TASK OBJECTIVE
Reproduce every record below word for word and include no pictures.

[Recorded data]

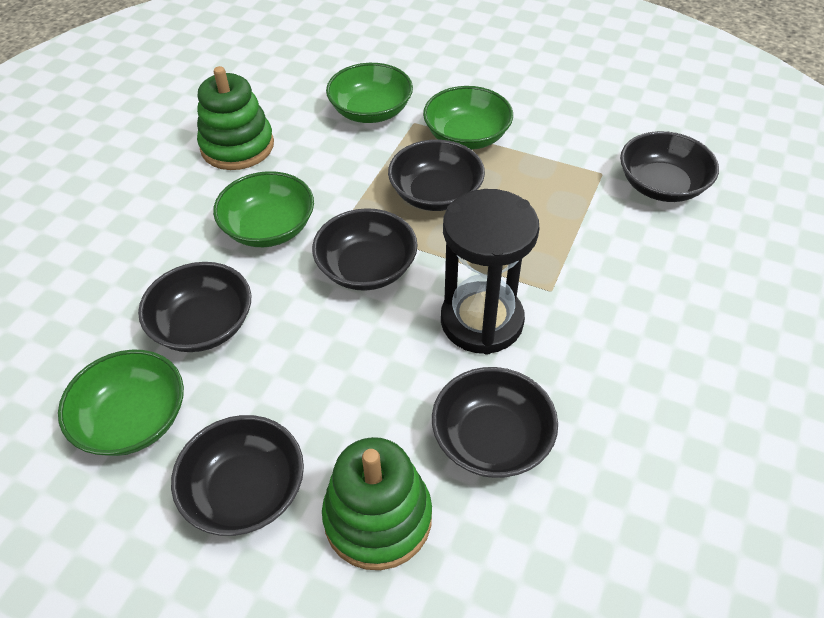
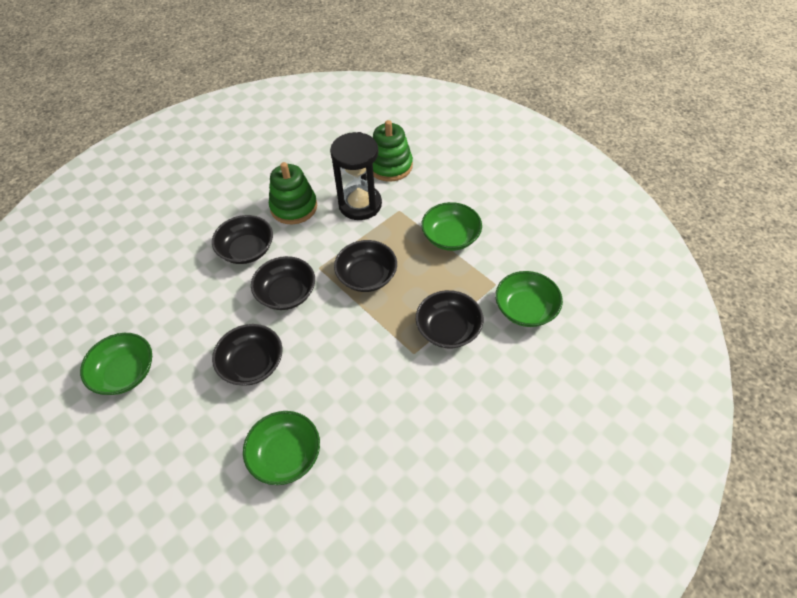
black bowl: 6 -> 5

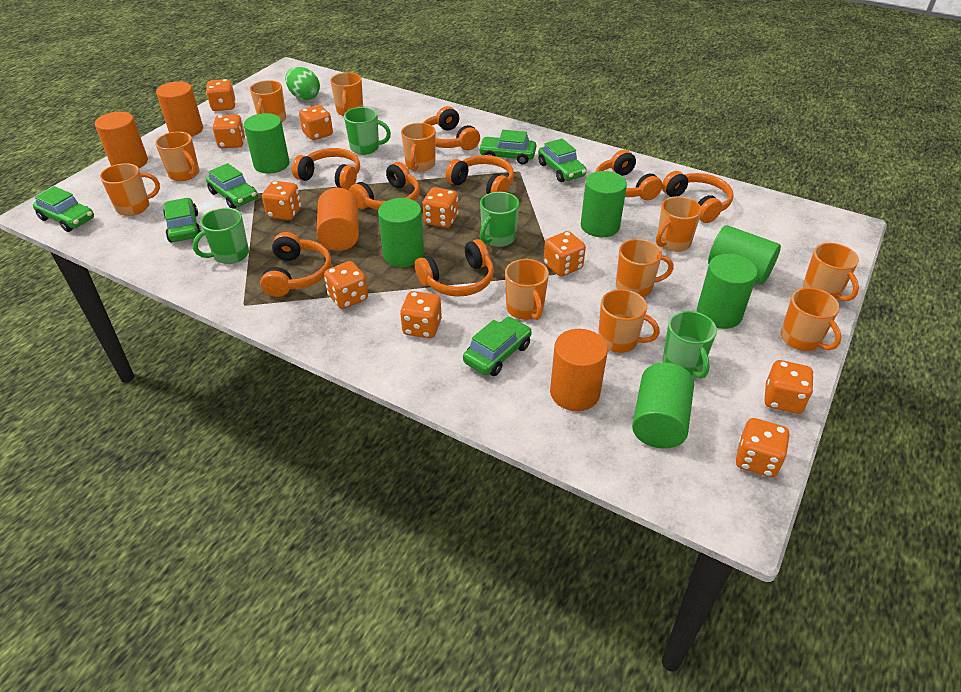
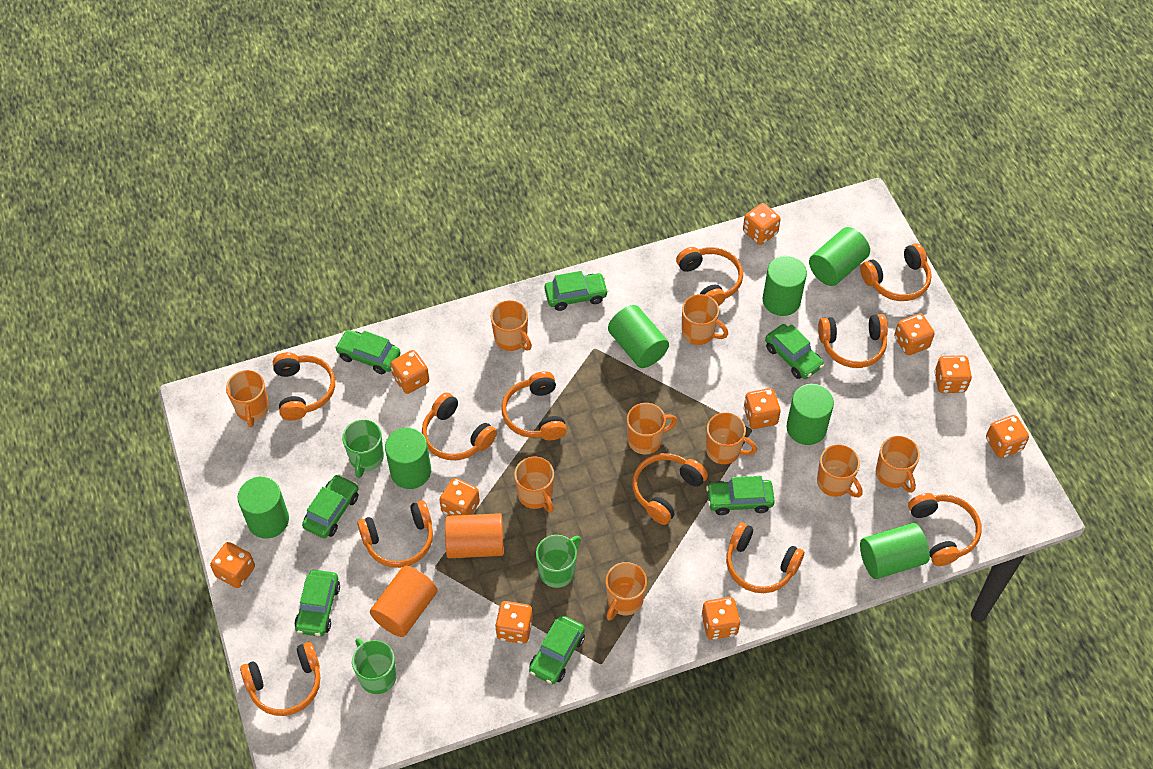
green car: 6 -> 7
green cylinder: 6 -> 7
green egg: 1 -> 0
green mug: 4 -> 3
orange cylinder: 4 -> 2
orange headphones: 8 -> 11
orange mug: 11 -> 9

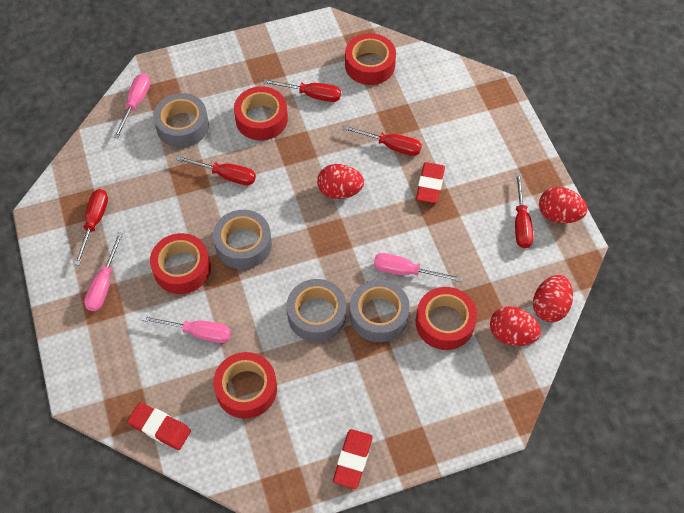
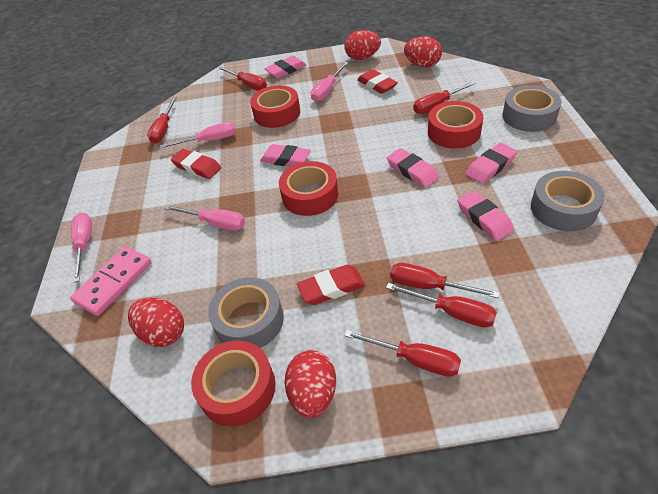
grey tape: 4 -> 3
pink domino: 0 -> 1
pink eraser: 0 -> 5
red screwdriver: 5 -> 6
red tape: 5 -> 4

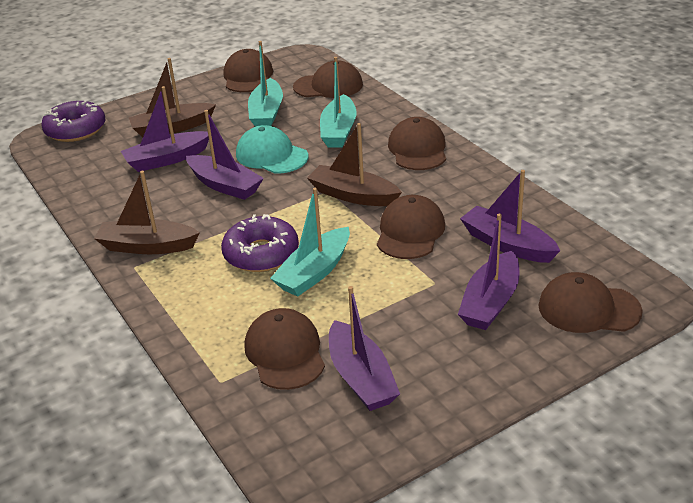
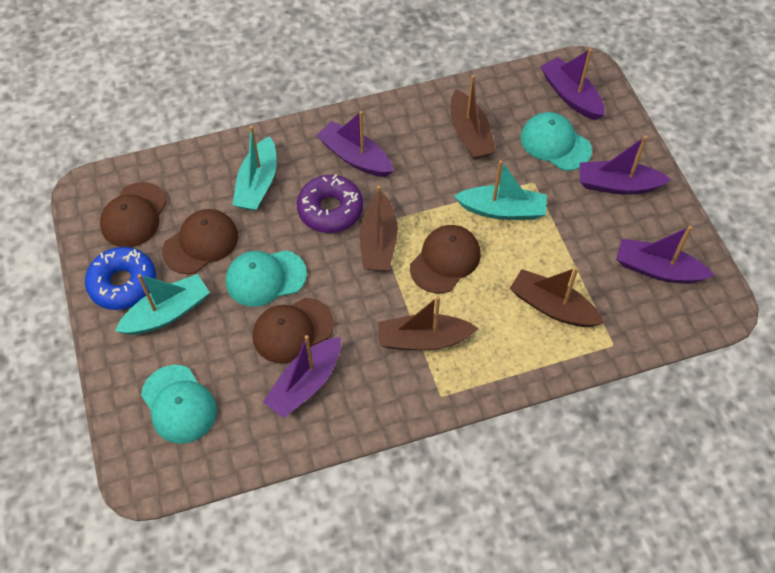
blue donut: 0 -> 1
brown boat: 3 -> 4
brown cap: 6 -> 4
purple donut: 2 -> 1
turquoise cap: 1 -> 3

RESULT OF THIS EXERCISE
black bowl: 6 -> 5

green car: 6 -> 7
green cylinder: 6 -> 7
green egg: 1 -> 0
green mug: 4 -> 3
orange cylinder: 4 -> 2
orange headphones: 8 -> 11
orange mug: 11 -> 9

grey tape: 4 -> 3
pink domino: 0 -> 1
pink eraser: 0 -> 5
red screwdriver: 5 -> 6
red tape: 5 -> 4

blue donut: 0 -> 1
brown boat: 3 -> 4
brown cap: 6 -> 4
purple donut: 2 -> 1
turquoise cap: 1 -> 3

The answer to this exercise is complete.